**Input data:**
+---+

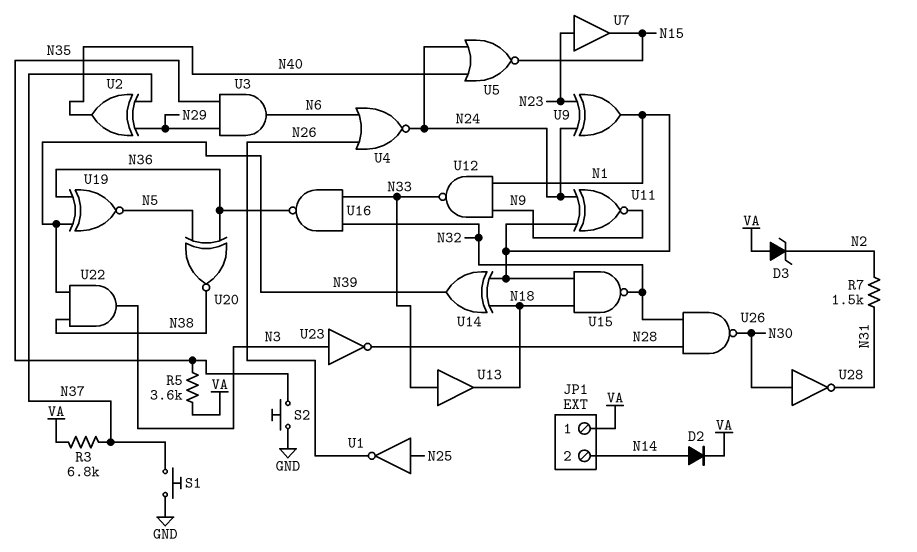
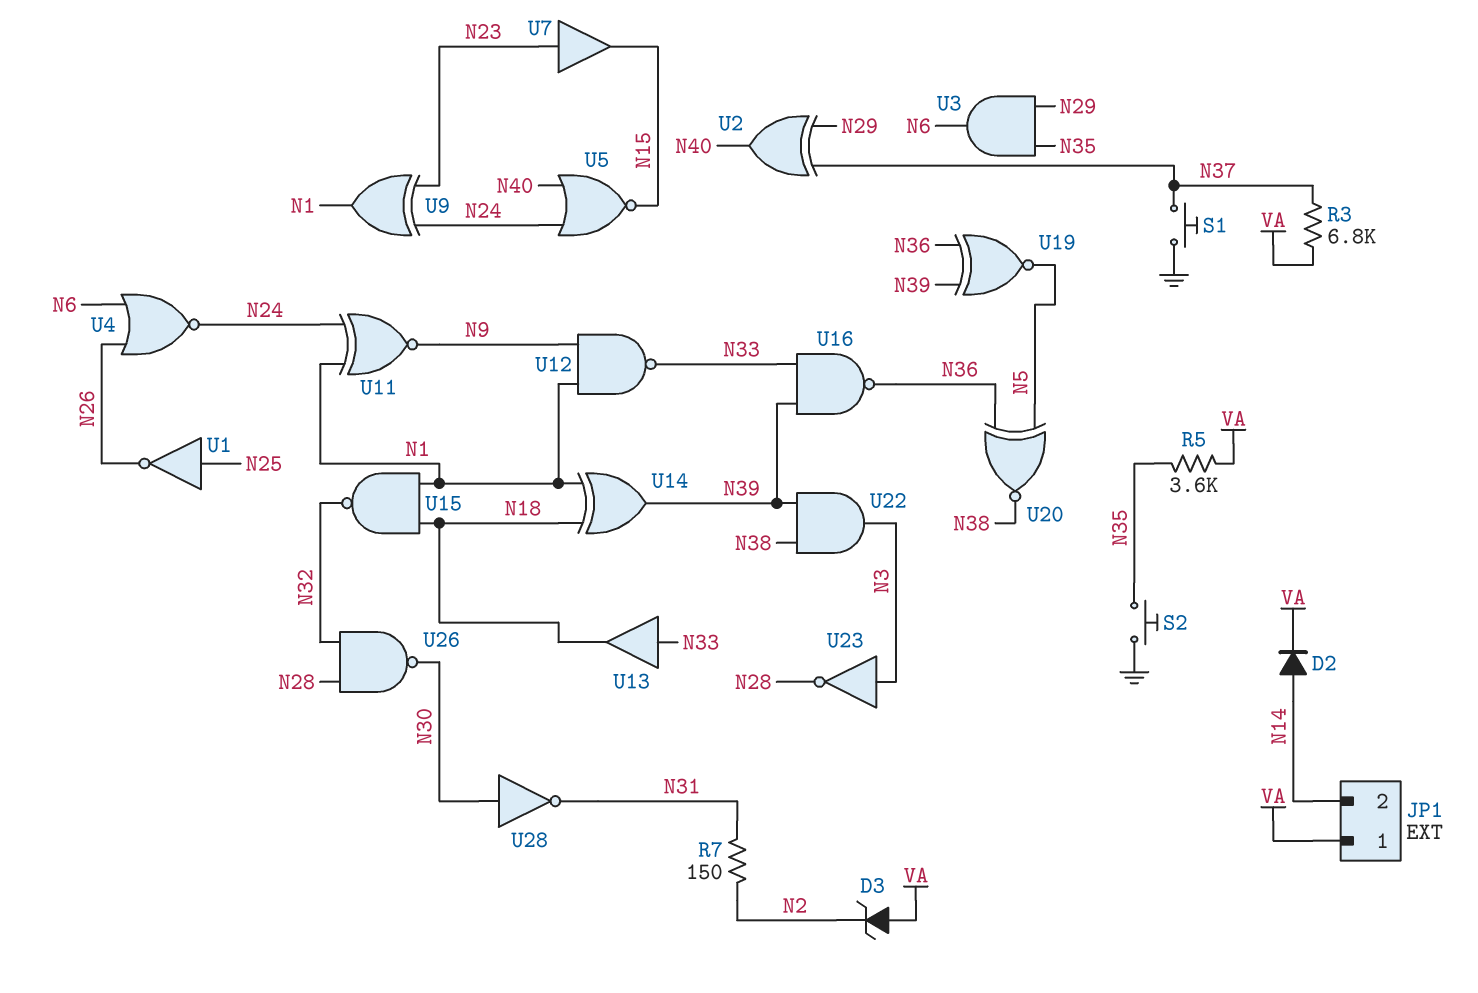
R7: 1.5k (N2, N31) -> 150 (N2, N31)
U16: NAND (in N32, in N33, out N36) -> NAND (in N33, in N39, out N36)

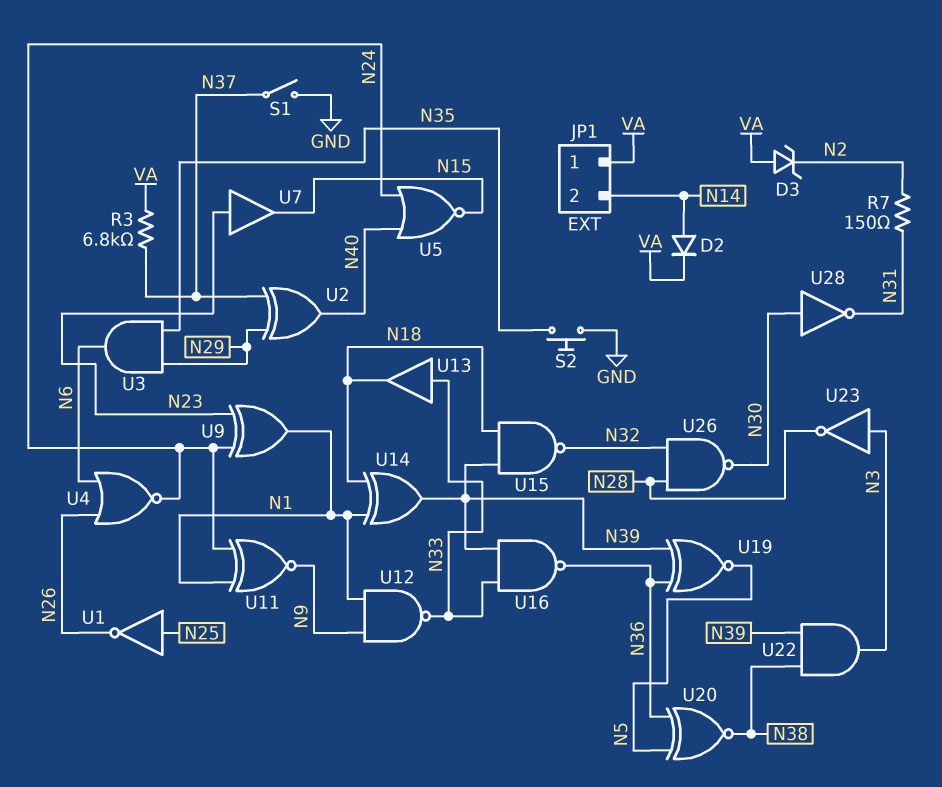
R5: 3.6k (N35, VA) -> none
S1: button (GND, N37) -> switch (GND, N37)
U15: NAND (in N1, in N18, out N32) -> NAND (in N18, in N39, out N32)

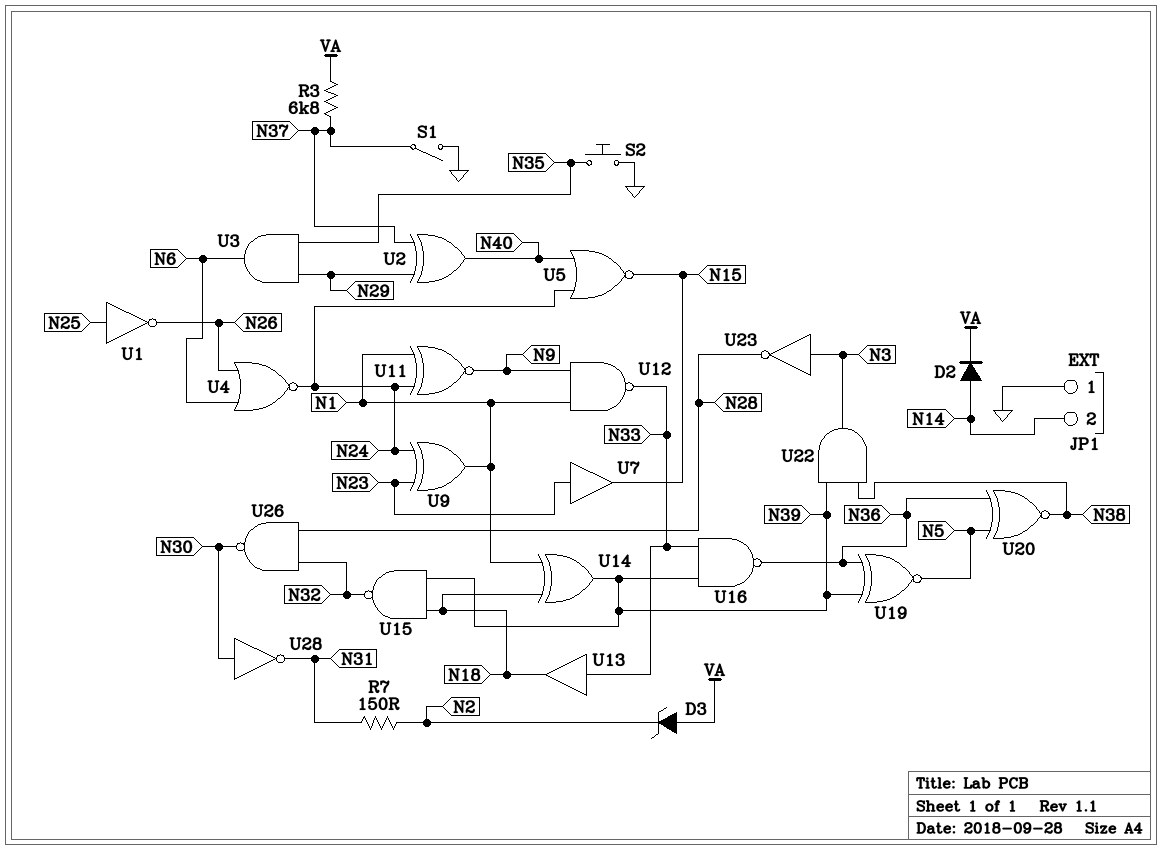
JP1 pin 1: VA -> GND

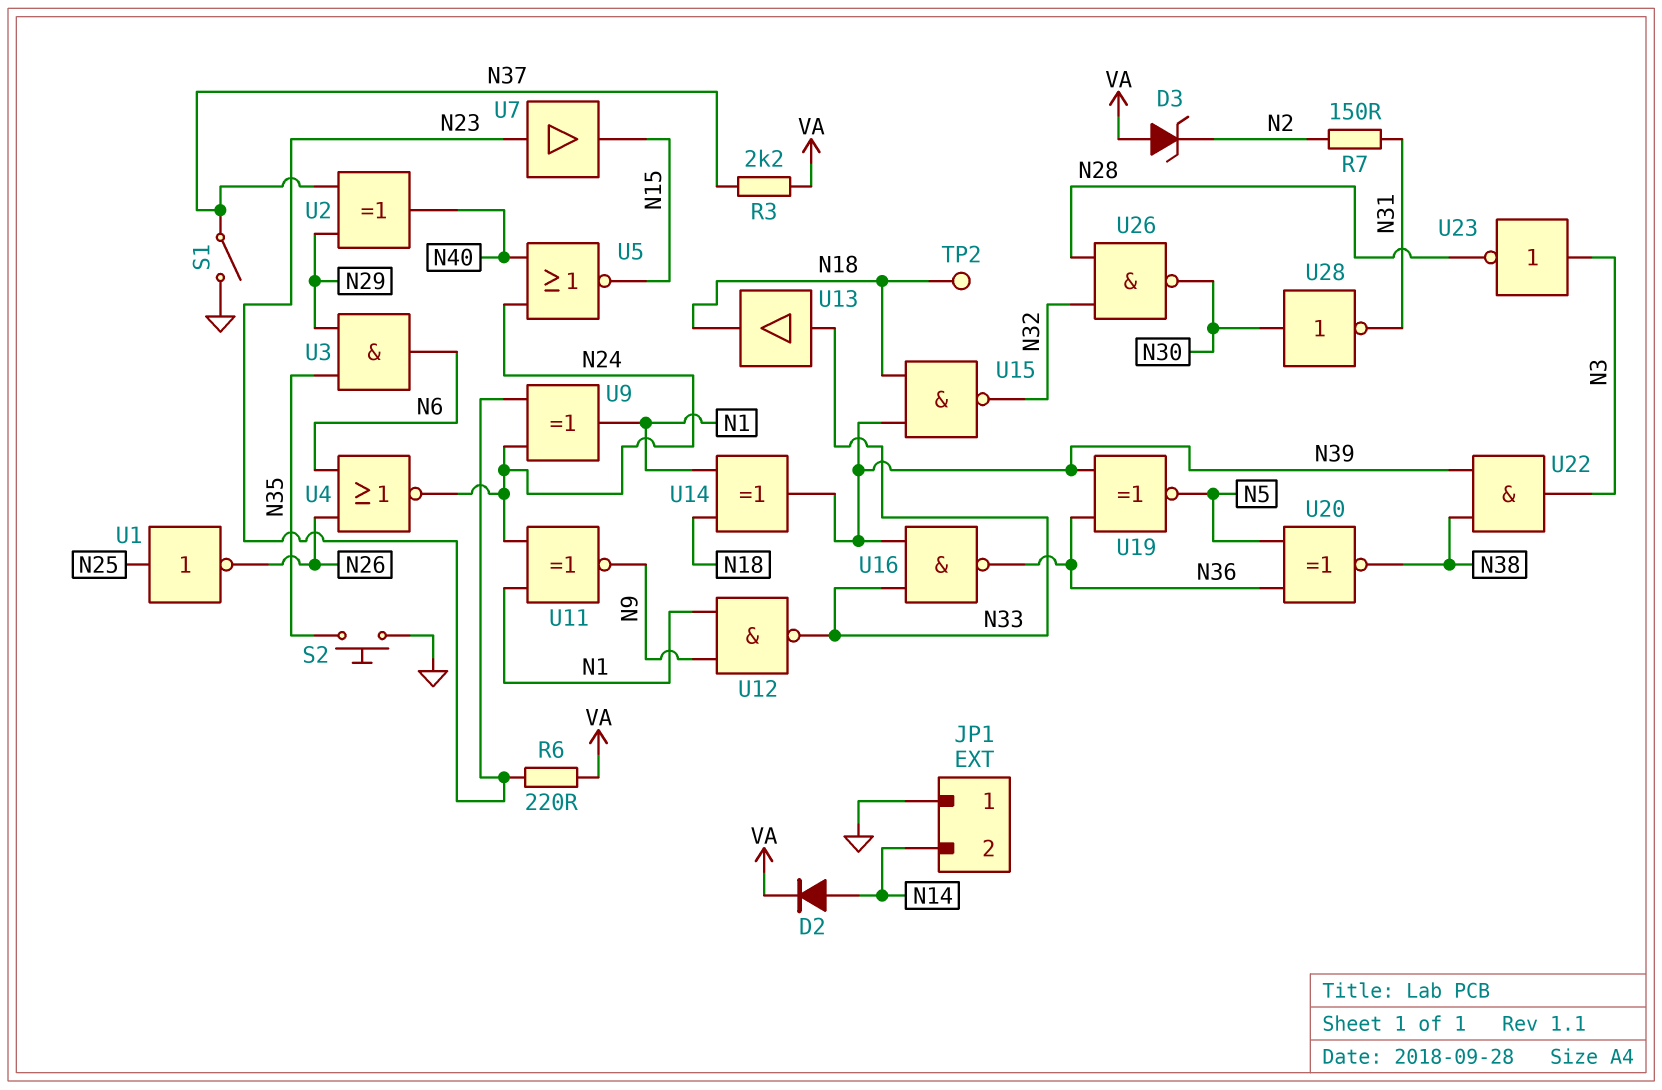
R3: 6.8k (N37, VA) -> 2.2k (N37, VA)
R6: none -> 220 (N23, VA)
TP2: none -> test point (N18)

+---+

**Work to complete:** Could you work out how many lines of the data above contain the word "NAND"? Give only the number.

**Written answer:** 2